_PROBLEM STATEMENT:_ Repeat exactly the lines of the entries below from the one with "green capsule: 3 -> 1" through the one with "grey watering can: 0 -> 1", both ends included, and nothing else.

_EXTRACTED DATA:_

----------------------------------------

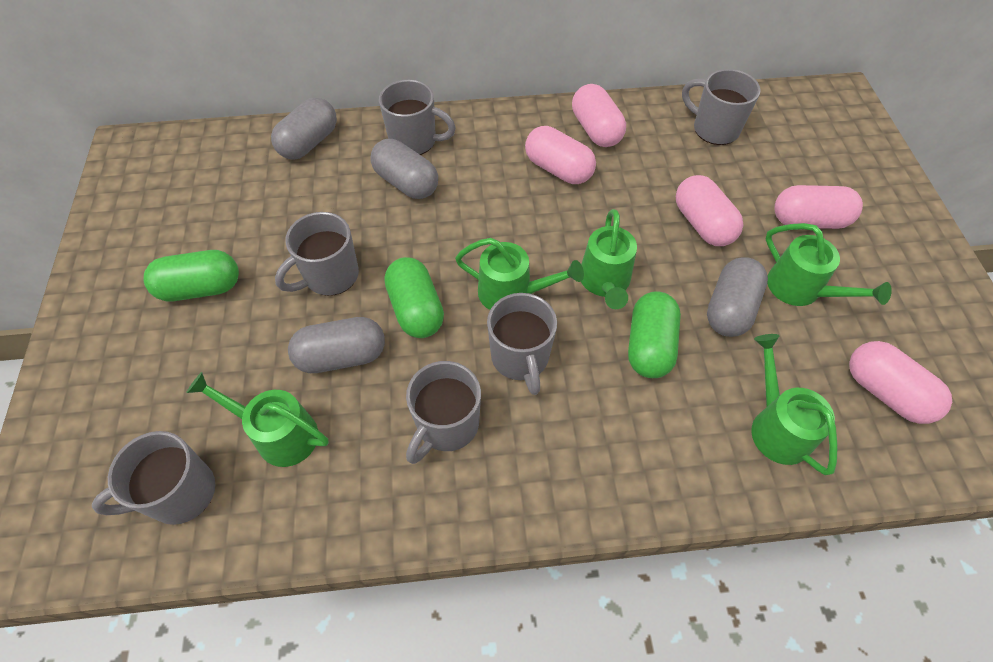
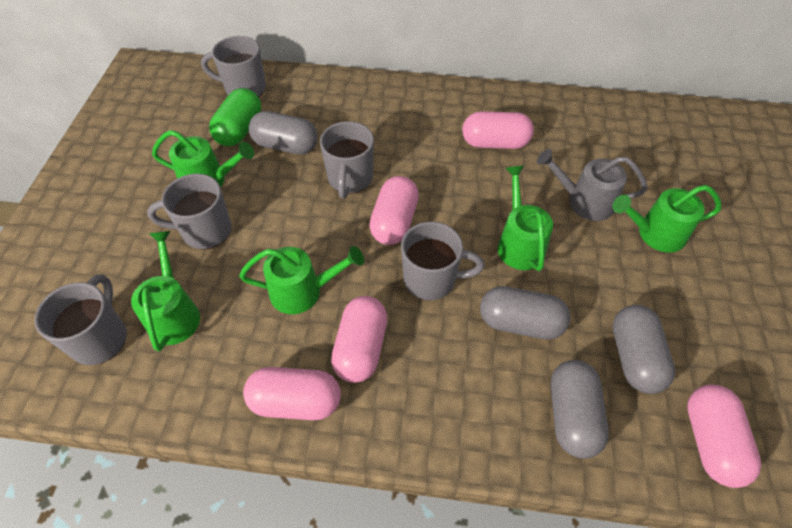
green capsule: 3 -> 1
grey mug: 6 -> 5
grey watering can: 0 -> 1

----------------------------------------

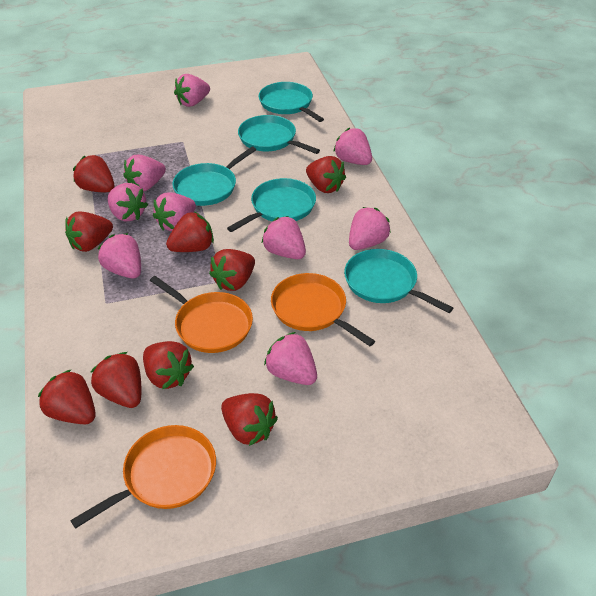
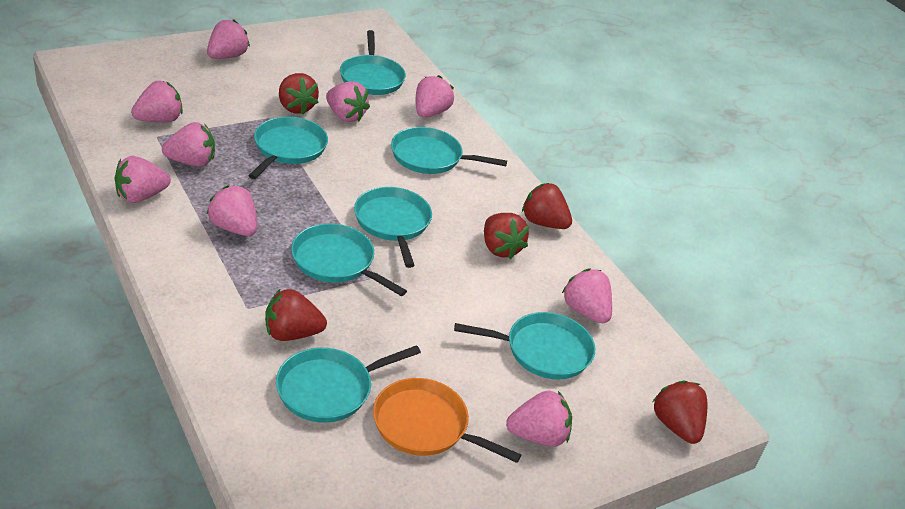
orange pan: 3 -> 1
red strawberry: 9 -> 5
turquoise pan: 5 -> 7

----------------------------------------

_PROBLEM SOLUTION:_
green capsule: 3 -> 1
grey mug: 6 -> 5
grey watering can: 0 -> 1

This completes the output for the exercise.